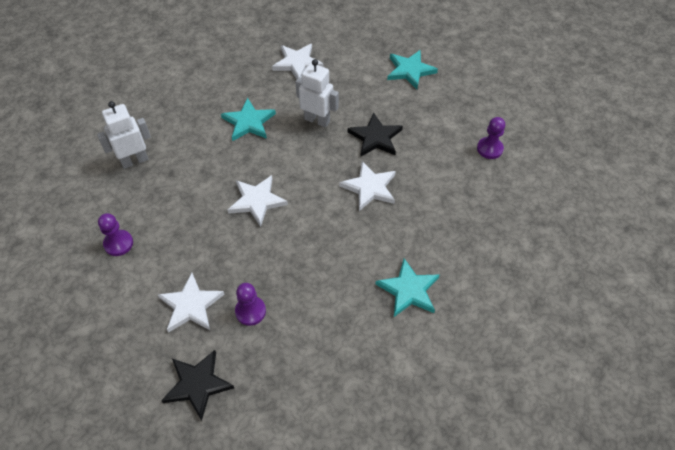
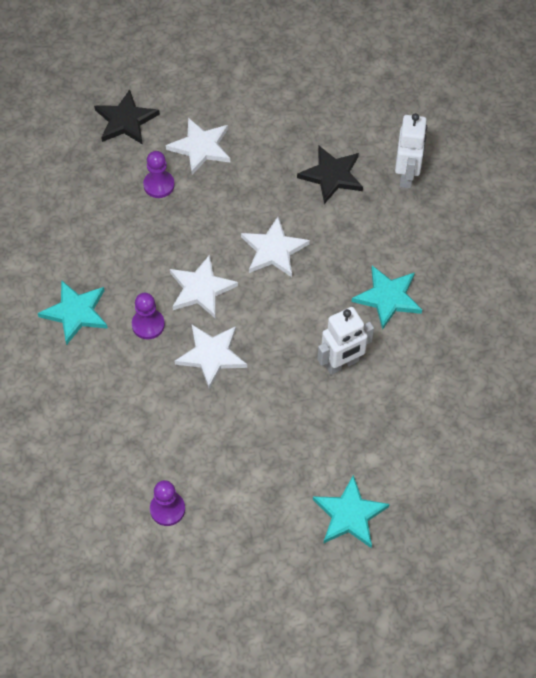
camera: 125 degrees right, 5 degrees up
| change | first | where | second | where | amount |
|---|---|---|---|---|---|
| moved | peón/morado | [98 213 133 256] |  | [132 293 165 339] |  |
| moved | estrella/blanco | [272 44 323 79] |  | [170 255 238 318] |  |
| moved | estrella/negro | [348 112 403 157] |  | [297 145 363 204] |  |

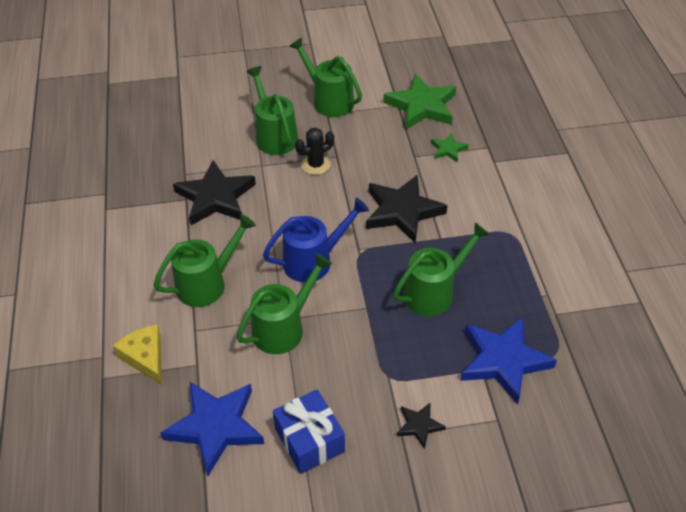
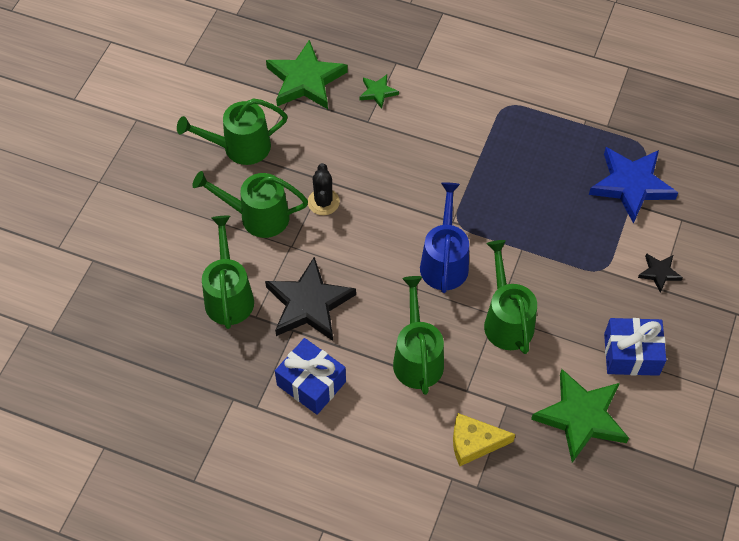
camera: 60 degrees left, 10 degrees up
| change | first | where | second | where | amount |
|---|---|---|---|---|---|
| moved | regadera/verde | [393 223 490 316] |  | [202 216 254 329] |  |
| added |  |  | regalo/azul | [275 338 346 415] |  |
| recoloured | estrella/azul | [160 382 264 476] | estrella/verde | [531 369 629 463] |  |
| removed | estrella/negro | [366 174 448 243] |  |  |  |

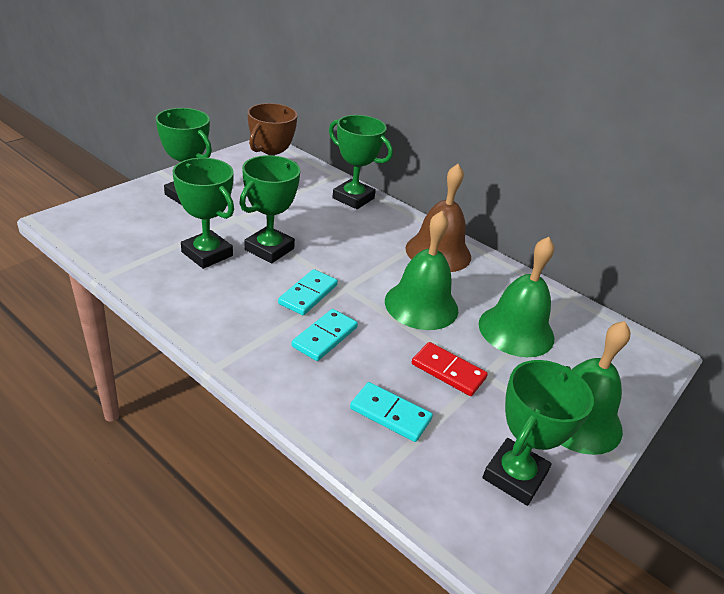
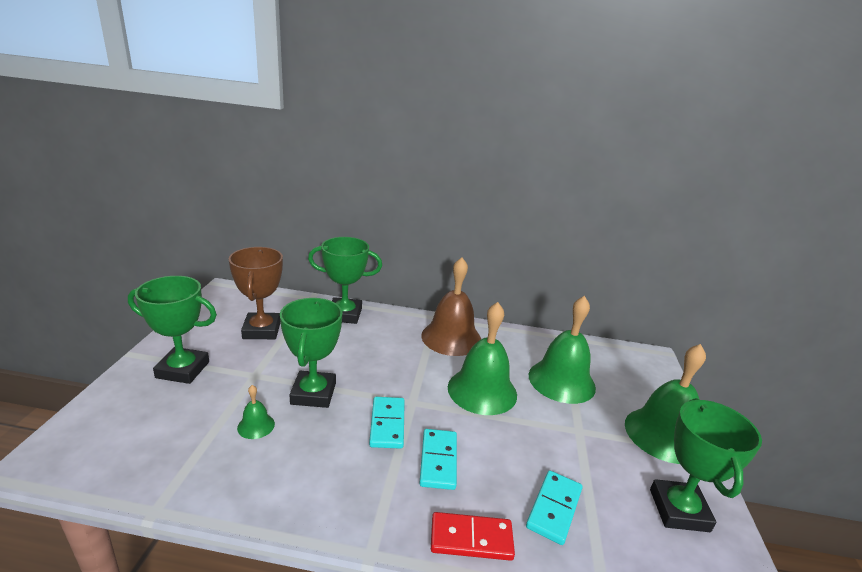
camera: 30 degrees left, 10 degrees down
| change | first | where | second | where | amount |
|---|---|---|---|---|---|
| replaced | trofeo/verde | [172 158 234 269] | campana/verde | [237 385 275 439] |  |
| moved | ficha de dominó/rojo | [412 342 488 396] |  | [431 512 515 561] |  |
| turned | ficha de dominó/turquesa | [350 382 433 442] |  | [526 470 583 545] | 60 degrees counterclockwise |

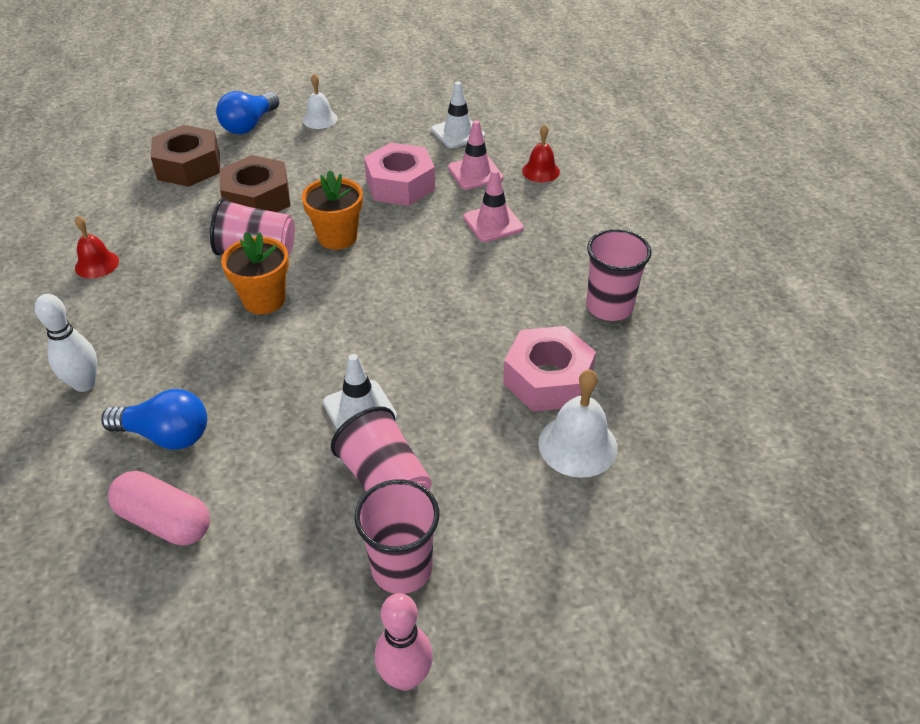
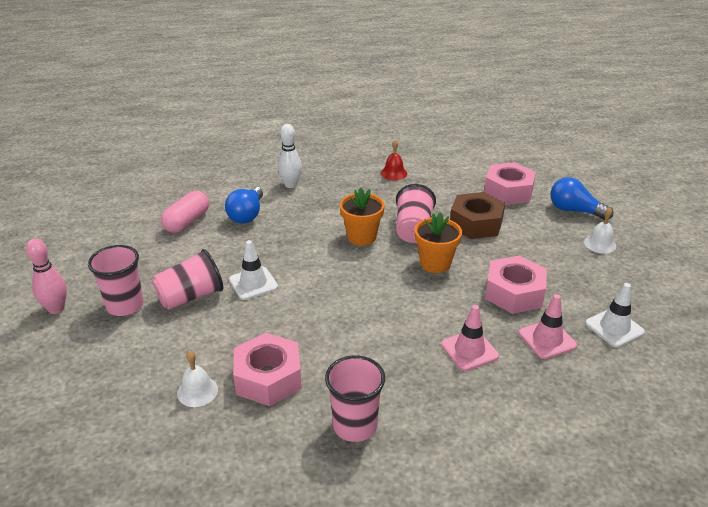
camera: 90 degrees right, 10 degrees down
| change | first | where | second | where | amount |
|---|---|---|---|---|---|
| resized | campana/blanco | [538 369 618 478] |  | [177 351 218 407] | x0.66 |
| recoloured | tuerca/marrón | [151 125 220 187] | tuerca/rosa | [484 162 536 205] |  |
| removed | campana/rojo | [522 124 560 182] |  |  |  |

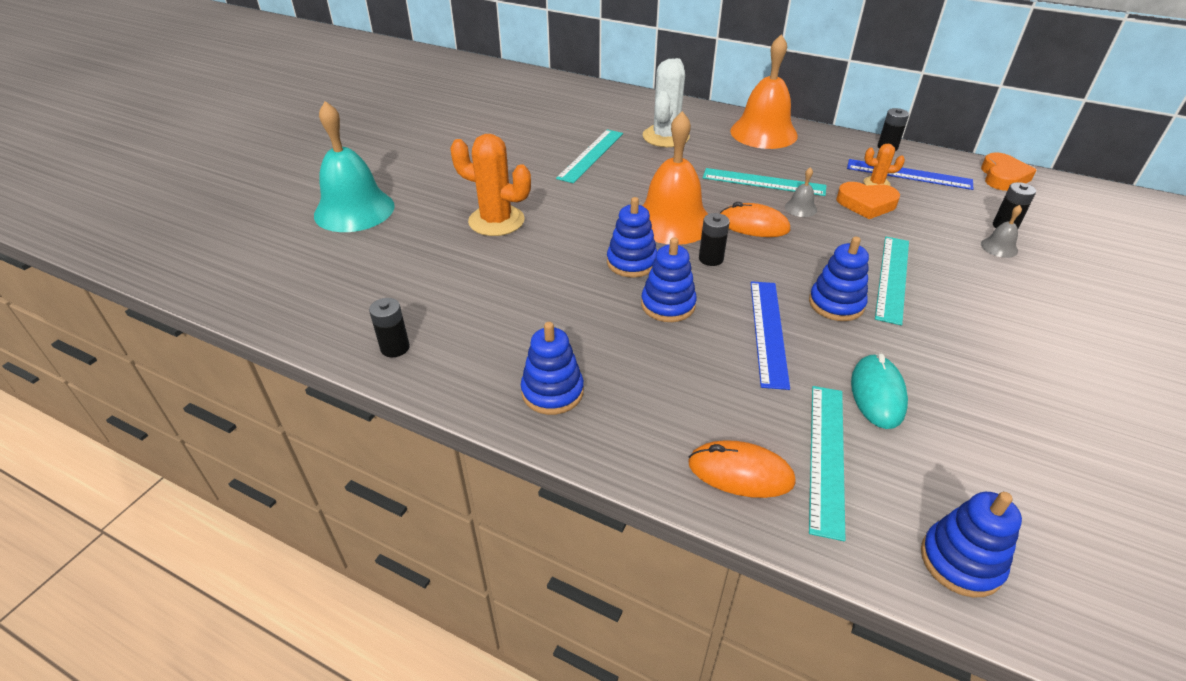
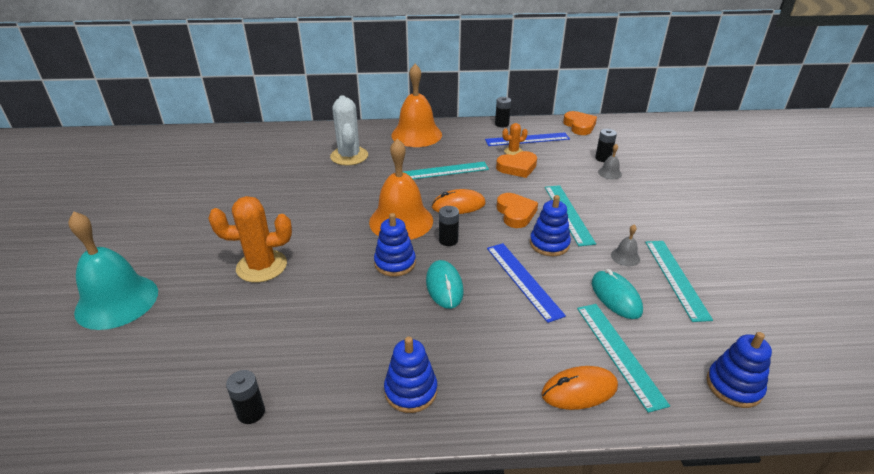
camera: 30 degrees left, 5 degrees down
| change | first | where | second | where | amount |
|---|---|---|---|---|---|
| replaced | juguete apilable/azul | [641 237 697 322] | ratón/turquesa | [426 260 463 309] |  |
| added |  |  | corazón/naranja | [497 193 538 228] |  |
| moved | campana/gris | [785 167 817 217] |  | [611 225 640 267] |  |
| moved | regla/turquesa | [556 129 623 183] |  | [645 241 713 322] |  |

----

Restate the data above exactly, stripping out each image.

camera: 125 degrees right, 5 degrees up
| change | first | where | second | where | amount |
|---|---|---|---|---|---|
| moved | peón/morado | [98 213 133 256] |  | [132 293 165 339] |  |
| moved | estrella/blanco | [272 44 323 79] |  | [170 255 238 318] |  |
| moved | estrella/negro | [348 112 403 157] |  | [297 145 363 204] |  |

camera: 60 degrees left, 10 degrees up
| change | first | where | second | where | amount |
|---|---|---|---|---|---|
| moved | regadera/verde | [393 223 490 316] |  | [202 216 254 329] |  |
| added |  |  | regalo/azul | [275 338 346 415] |  |
| recoloured | estrella/azul | [160 382 264 476] | estrella/verde | [531 369 629 463] |  |
| removed | estrella/negro | [366 174 448 243] |  |  |  |

camera: 30 degrees left, 10 degrees down
| change | first | where | second | where | amount |
|---|---|---|---|---|---|
| replaced | trofeo/verde | [172 158 234 269] | campana/verde | [237 385 275 439] |  |
| moved | ficha de dominó/rojo | [412 342 488 396] |  | [431 512 515 561] |  |
| turned | ficha de dominó/turquesa | [350 382 433 442] |  | [526 470 583 545] | 60 degrees counterclockwise |

camera: 90 degrees right, 10 degrees down
| change | first | where | second | where | amount |
|---|---|---|---|---|---|
| resized | campana/blanco | [538 369 618 478] |  | [177 351 218 407] | x0.66 |
| recoloured | tuerca/marrón | [151 125 220 187] | tuerca/rosa | [484 162 536 205] |  |
| removed | campana/rojo | [522 124 560 182] |  |  |  |

camera: 30 degrees left, 5 degrees down
| change | first | where | second | where | amount |
|---|---|---|---|---|---|
| replaced | juguete apilable/azul | [641 237 697 322] | ratón/turquesa | [426 260 463 309] |  |
| added |  |  | corazón/naranja | [497 193 538 228] |  |
| moved | campana/gris | [785 167 817 217] |  | [611 225 640 267] |  |
| moved | regla/turquesa | [556 129 623 183] |  | [645 241 713 322] |  |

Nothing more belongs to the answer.